Rows

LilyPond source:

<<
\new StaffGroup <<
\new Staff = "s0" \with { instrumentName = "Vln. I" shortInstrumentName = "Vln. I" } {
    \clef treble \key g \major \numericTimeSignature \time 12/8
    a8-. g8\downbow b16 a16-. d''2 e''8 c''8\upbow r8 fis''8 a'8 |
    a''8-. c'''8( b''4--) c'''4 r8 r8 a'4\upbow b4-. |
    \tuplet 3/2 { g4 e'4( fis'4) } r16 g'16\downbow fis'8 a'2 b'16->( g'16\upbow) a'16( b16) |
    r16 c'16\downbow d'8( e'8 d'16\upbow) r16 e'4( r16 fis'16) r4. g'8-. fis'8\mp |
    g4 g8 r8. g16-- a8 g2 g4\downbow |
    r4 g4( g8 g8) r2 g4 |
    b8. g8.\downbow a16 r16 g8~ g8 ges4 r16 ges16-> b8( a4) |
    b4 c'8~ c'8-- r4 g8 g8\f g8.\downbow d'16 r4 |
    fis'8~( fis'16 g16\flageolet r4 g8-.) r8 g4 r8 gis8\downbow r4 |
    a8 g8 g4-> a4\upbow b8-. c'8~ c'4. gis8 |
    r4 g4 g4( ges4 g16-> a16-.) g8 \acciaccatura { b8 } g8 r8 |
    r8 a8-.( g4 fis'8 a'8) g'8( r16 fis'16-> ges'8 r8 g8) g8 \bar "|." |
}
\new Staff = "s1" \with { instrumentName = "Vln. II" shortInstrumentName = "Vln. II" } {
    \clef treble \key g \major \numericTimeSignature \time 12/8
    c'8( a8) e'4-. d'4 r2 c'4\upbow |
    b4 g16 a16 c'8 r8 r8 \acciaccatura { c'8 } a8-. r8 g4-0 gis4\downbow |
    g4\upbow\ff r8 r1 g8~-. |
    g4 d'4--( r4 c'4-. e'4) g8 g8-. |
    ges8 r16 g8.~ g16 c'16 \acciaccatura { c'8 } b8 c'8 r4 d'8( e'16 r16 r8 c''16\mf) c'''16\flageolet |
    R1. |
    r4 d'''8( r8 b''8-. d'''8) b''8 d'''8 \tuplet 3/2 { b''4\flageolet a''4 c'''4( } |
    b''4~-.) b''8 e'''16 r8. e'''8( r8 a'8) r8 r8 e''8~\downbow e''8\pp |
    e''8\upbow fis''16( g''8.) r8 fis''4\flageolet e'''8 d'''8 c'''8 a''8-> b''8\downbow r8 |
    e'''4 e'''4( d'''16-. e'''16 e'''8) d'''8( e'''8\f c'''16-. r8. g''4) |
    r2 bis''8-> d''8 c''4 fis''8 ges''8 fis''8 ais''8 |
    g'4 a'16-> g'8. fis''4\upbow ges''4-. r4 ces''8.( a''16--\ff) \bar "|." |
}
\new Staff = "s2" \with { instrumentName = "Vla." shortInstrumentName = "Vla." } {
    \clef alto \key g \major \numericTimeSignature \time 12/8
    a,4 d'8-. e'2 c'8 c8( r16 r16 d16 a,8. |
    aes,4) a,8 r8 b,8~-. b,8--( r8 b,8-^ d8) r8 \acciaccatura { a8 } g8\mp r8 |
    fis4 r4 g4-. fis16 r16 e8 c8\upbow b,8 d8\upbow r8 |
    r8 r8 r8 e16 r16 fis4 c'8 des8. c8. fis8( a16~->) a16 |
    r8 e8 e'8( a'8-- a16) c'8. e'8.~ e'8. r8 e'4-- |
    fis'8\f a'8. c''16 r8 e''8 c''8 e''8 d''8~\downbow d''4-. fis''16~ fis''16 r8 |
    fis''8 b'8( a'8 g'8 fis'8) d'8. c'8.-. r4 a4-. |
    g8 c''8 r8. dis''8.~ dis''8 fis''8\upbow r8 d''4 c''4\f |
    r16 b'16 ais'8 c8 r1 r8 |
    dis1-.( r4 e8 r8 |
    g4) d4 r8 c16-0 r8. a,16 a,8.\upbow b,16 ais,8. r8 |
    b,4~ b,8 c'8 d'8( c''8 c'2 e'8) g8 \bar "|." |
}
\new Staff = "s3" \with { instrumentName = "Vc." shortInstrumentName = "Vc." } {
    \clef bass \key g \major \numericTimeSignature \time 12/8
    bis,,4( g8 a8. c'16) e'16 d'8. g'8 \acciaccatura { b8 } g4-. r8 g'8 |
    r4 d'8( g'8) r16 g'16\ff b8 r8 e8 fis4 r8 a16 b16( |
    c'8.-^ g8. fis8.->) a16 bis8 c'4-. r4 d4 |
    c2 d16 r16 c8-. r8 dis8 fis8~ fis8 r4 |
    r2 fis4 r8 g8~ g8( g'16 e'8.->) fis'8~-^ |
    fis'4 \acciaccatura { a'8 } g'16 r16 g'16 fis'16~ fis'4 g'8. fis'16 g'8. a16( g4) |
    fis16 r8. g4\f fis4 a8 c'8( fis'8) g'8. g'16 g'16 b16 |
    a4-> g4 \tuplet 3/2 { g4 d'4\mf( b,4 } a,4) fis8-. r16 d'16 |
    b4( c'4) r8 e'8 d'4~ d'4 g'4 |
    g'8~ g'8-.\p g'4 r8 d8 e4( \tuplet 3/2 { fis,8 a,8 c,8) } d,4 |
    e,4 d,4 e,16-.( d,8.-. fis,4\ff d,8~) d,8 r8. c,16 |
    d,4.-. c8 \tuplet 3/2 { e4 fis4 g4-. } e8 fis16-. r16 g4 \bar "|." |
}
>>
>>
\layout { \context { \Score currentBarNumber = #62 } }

Aim
Show each line from the rows above that contains the word "major".

Correct answer
    \clef treble \key g \major \numericTimeSignature \time 12/8
    \clef treble \key g \major \numericTimeSignature \time 12/8
    \clef alto \key g \major \numericTimeSignature \time 12/8
    \clef bass \key g \major \numericTimeSignature \time 12/8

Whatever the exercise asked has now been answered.